> _BRIEF_: Would you quote the material below from its first line through the line containing "brown brick I8:J8", exactly and with both ends included?

================

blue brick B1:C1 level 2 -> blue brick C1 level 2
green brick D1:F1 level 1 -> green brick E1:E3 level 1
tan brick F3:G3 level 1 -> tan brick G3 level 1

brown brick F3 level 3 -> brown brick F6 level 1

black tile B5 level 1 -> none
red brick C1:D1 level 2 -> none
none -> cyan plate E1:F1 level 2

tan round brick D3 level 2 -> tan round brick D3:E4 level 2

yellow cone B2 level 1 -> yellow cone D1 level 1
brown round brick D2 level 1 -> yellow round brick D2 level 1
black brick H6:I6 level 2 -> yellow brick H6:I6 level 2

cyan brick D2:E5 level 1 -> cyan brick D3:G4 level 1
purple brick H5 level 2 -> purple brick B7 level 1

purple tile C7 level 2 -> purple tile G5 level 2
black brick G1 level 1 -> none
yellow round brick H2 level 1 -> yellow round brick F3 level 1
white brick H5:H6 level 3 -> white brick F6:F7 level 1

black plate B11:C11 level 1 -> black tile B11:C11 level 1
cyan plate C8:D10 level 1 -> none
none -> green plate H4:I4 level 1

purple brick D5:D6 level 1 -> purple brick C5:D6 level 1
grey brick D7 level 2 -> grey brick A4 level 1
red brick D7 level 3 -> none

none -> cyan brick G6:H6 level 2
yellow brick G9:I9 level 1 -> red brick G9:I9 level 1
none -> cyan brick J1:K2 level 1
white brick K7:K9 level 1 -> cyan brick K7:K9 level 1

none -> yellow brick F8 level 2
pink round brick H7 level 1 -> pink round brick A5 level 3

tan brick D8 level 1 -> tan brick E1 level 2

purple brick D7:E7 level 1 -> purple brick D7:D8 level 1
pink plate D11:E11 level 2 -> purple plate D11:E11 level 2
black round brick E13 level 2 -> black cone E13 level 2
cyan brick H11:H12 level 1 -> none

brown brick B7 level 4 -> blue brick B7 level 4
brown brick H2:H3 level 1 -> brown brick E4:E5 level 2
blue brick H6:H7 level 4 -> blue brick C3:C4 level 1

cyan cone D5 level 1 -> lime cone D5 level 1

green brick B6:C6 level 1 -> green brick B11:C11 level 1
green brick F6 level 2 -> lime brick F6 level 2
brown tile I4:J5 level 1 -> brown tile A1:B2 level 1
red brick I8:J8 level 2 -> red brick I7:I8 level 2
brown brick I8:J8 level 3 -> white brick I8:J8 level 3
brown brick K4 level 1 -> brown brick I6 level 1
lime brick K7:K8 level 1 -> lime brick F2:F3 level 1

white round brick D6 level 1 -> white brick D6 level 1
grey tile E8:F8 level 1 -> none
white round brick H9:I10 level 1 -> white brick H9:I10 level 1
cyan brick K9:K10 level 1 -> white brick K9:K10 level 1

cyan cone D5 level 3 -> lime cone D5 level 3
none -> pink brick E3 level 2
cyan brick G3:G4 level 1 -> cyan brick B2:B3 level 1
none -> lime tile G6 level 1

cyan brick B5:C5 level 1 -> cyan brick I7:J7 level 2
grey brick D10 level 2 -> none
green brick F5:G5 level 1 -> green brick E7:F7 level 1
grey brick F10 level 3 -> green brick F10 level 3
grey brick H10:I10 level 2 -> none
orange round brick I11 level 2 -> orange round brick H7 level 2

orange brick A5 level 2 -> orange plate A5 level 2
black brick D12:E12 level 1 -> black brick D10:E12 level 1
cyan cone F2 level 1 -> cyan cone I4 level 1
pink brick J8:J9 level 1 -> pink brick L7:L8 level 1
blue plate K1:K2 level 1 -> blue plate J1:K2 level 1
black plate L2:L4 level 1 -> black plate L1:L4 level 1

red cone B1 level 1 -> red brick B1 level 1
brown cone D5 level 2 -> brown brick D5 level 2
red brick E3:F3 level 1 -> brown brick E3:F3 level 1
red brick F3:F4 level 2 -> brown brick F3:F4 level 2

================

> _TASK SOLUTION_:
blue brick B1:C1 level 2 -> blue brick C1 level 2
green brick D1:F1 level 1 -> green brick E1:E3 level 1
tan brick F3:G3 level 1 -> tan brick G3 level 1

brown brick F3 level 3 -> brown brick F6 level 1

black tile B5 level 1 -> none
red brick C1:D1 level 2 -> none
none -> cyan plate E1:F1 level 2

tan round brick D3 level 2 -> tan round brick D3:E4 level 2

yellow cone B2 level 1 -> yellow cone D1 level 1
brown round brick D2 level 1 -> yellow round brick D2 level 1
black brick H6:I6 level 2 -> yellow brick H6:I6 level 2

cyan brick D2:E5 level 1 -> cyan brick D3:G4 level 1
purple brick H5 level 2 -> purple brick B7 level 1

purple tile C7 level 2 -> purple tile G5 level 2
black brick G1 level 1 -> none
yellow round brick H2 level 1 -> yellow round brick F3 level 1
white brick H5:H6 level 3 -> white brick F6:F7 level 1

black plate B11:C11 level 1 -> black tile B11:C11 level 1
cyan plate C8:D10 level 1 -> none
none -> green plate H4:I4 level 1

purple brick D5:D6 level 1 -> purple brick C5:D6 level 1
grey brick D7 level 2 -> grey brick A4 level 1
red brick D7 level 3 -> none

none -> cyan brick G6:H6 level 2
yellow brick G9:I9 level 1 -> red brick G9:I9 level 1
none -> cyan brick J1:K2 level 1
white brick K7:K9 level 1 -> cyan brick K7:K9 level 1

none -> yellow brick F8 level 2
pink round brick H7 level 1 -> pink round brick A5 level 3

tan brick D8 level 1 -> tan brick E1 level 2

purple brick D7:E7 level 1 -> purple brick D7:D8 level 1
pink plate D11:E11 level 2 -> purple plate D11:E11 level 2
black round brick E13 level 2 -> black cone E13 level 2
cyan brick H11:H12 level 1 -> none

brown brick B7 level 4 -> blue brick B7 level 4
brown brick H2:H3 level 1 -> brown brick E4:E5 level 2
blue brick H6:H7 level 4 -> blue brick C3:C4 level 1

cyan cone D5 level 1 -> lime cone D5 level 1

green brick B6:C6 level 1 -> green brick B11:C11 level 1
green brick F6 level 2 -> lime brick F6 level 2
brown tile I4:J5 level 1 -> brown tile A1:B2 level 1
red brick I8:J8 level 2 -> red brick I7:I8 level 2
brown brick I8:J8 level 3 -> white brick I8:J8 level 3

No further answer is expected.